- The task -
Return each line of the listing exactly, though without its images.

- Given data -
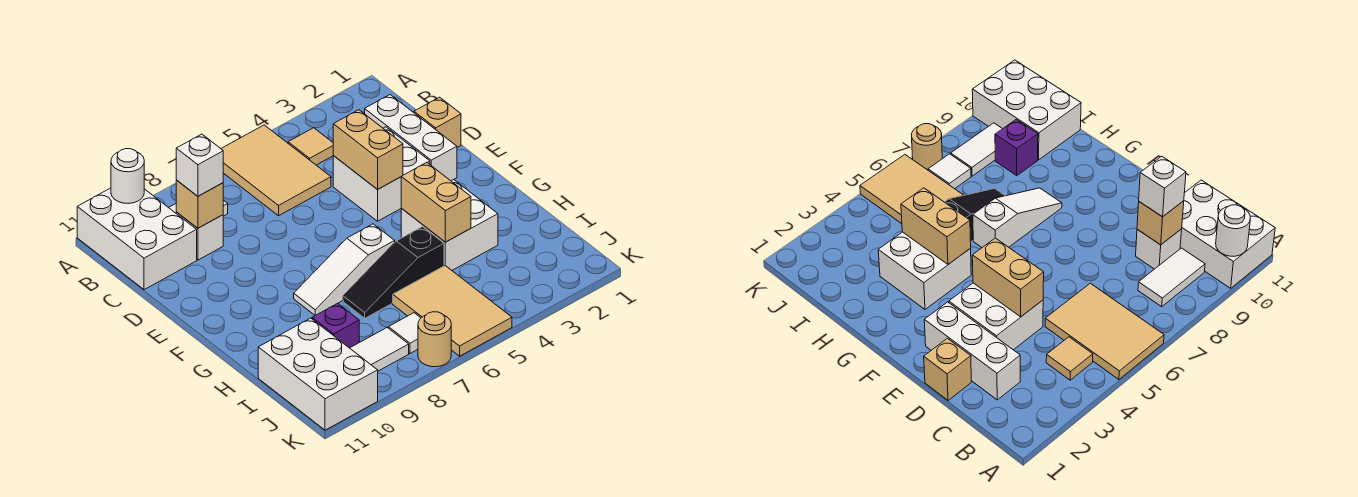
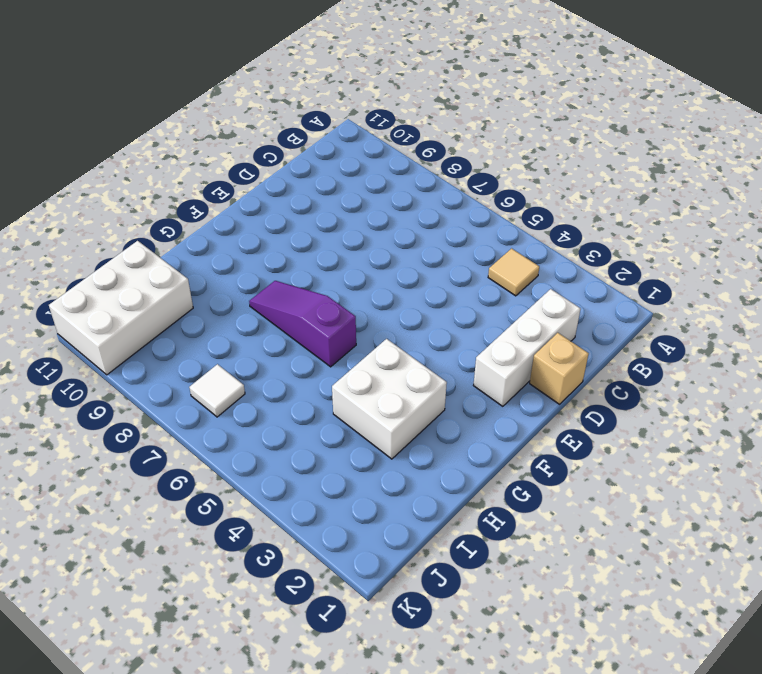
purple 1x3 slope [249,281,356,367] -> white 1x3 slope [294,224,395,315]
none -> tan 2x3 tile [221,125,331,216]
none -> white 2x3 brick [77,188,197,290]
none -> white 1x2 tile [1138,248,1205,306]

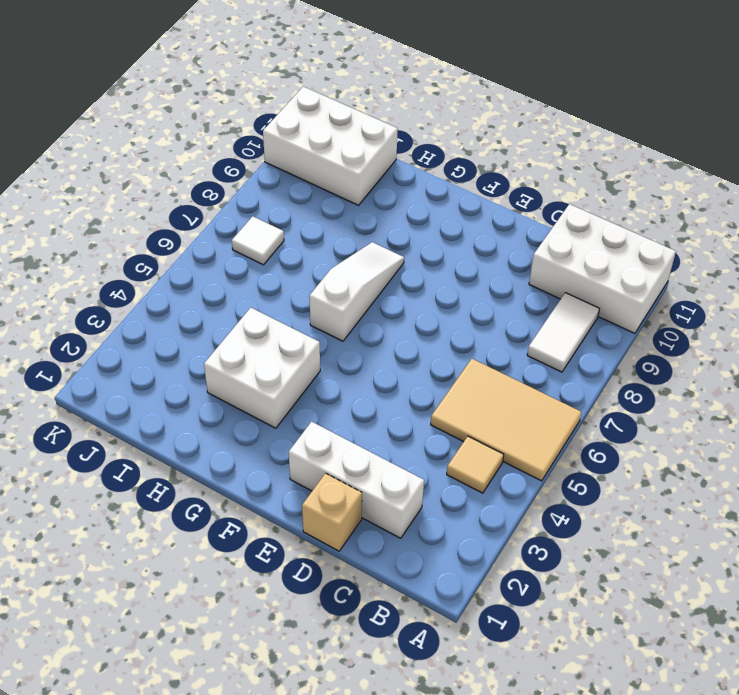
none -> white 1x1 brick [176,212,223,260]
none -> white 2x2 brick [333,127,430,221]
none -> black 1x3 slope [343,227,444,318]

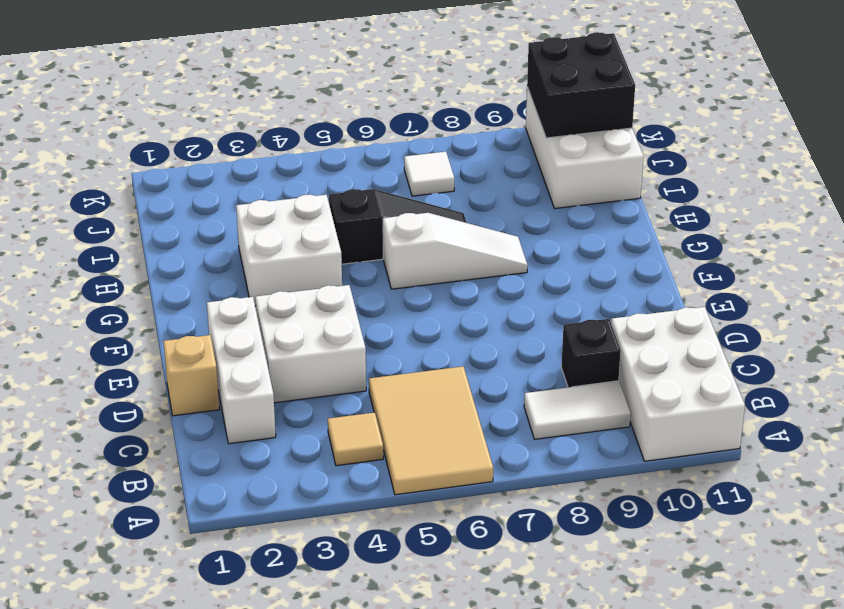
black 1x1 brick [561,319,621,387] -> white 1x1 brick [176,212,223,260]
black 2x2 brick [527,32,635,138] -> none
none -> tan 2x3 tile [393,266,512,356]
none -> purple 1x1 brick [312,303,359,348]
none -> white 1x2 tile [350,327,409,371]

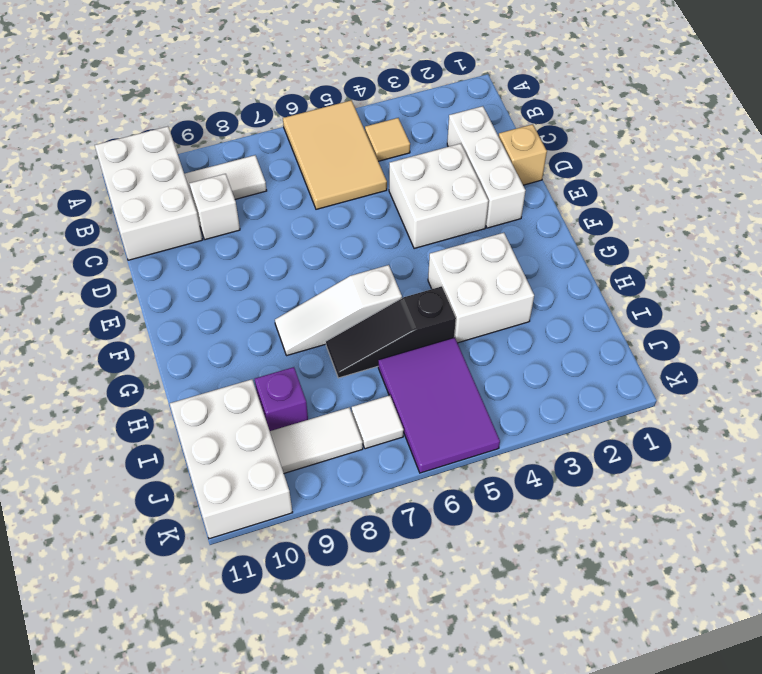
purple 2x3 tile [378,338,500,473] -> tan 2x3 tile [393,266,512,356]
none -> tan 1x1 round brick [418,312,451,367]
none -> white 1x1 round brick [111,149,144,203]
none -> tan 1x1 brick [176,180,223,228]

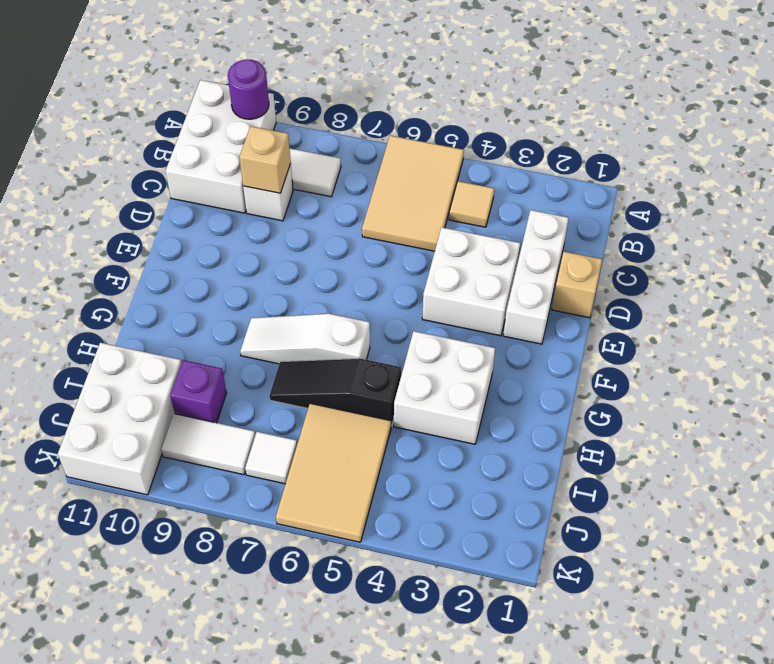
purple 1x1 round brick [228,60,269,119] -> white 1x1 round brick [111,149,144,203]
none -> tan 1x1 round brick [418,312,451,367]
none -> tan 1x2 brick [333,110,403,190]
none -> tan 1x2 brick [401,162,471,242]

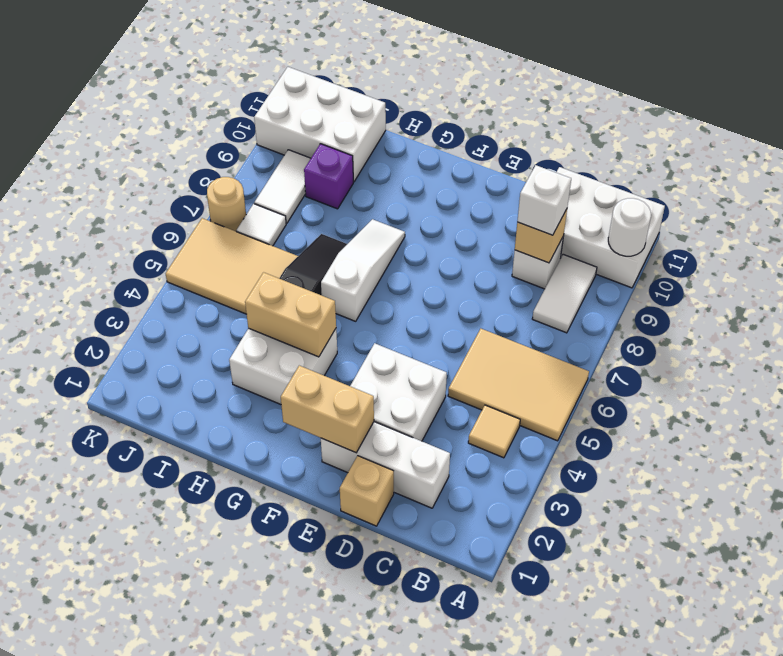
tan 1x2 brick [281,366,374,453] -> tan 1x2 brick moved to [333,110,403,190]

- Output -
purple 1x3 slope [249,281,356,367] -> white 1x3 slope [294,224,395,315]
none -> tan 2x3 tile [221,125,331,216]
none -> white 2x3 brick [77,188,197,290]
none -> white 1x2 tile [1138,248,1205,306]

none -> white 1x1 brick [176,212,223,260]
none -> white 2x2 brick [333,127,430,221]
none -> black 1x3 slope [343,227,444,318]

black 1x1 brick [561,319,621,387] -> white 1x1 brick [176,212,223,260]
black 2x2 brick [527,32,635,138] -> none
none -> tan 2x3 tile [393,266,512,356]
none -> purple 1x1 brick [312,303,359,348]
none -> white 1x2 tile [350,327,409,371]

purple 2x3 tile [378,338,500,473] -> tan 2x3 tile [393,266,512,356]
none -> tan 1x1 round brick [418,312,451,367]
none -> white 1x1 round brick [111,149,144,203]
none -> tan 1x1 brick [176,180,223,228]

purple 1x1 round brick [228,60,269,119] -> white 1x1 round brick [111,149,144,203]
none -> tan 1x1 round brick [418,312,451,367]
none -> tan 1x2 brick [333,110,403,190]
none -> tan 1x2 brick [401,162,471,242]

tan 1x2 brick [281,366,374,453] -> tan 1x2 brick moved to [333,110,403,190]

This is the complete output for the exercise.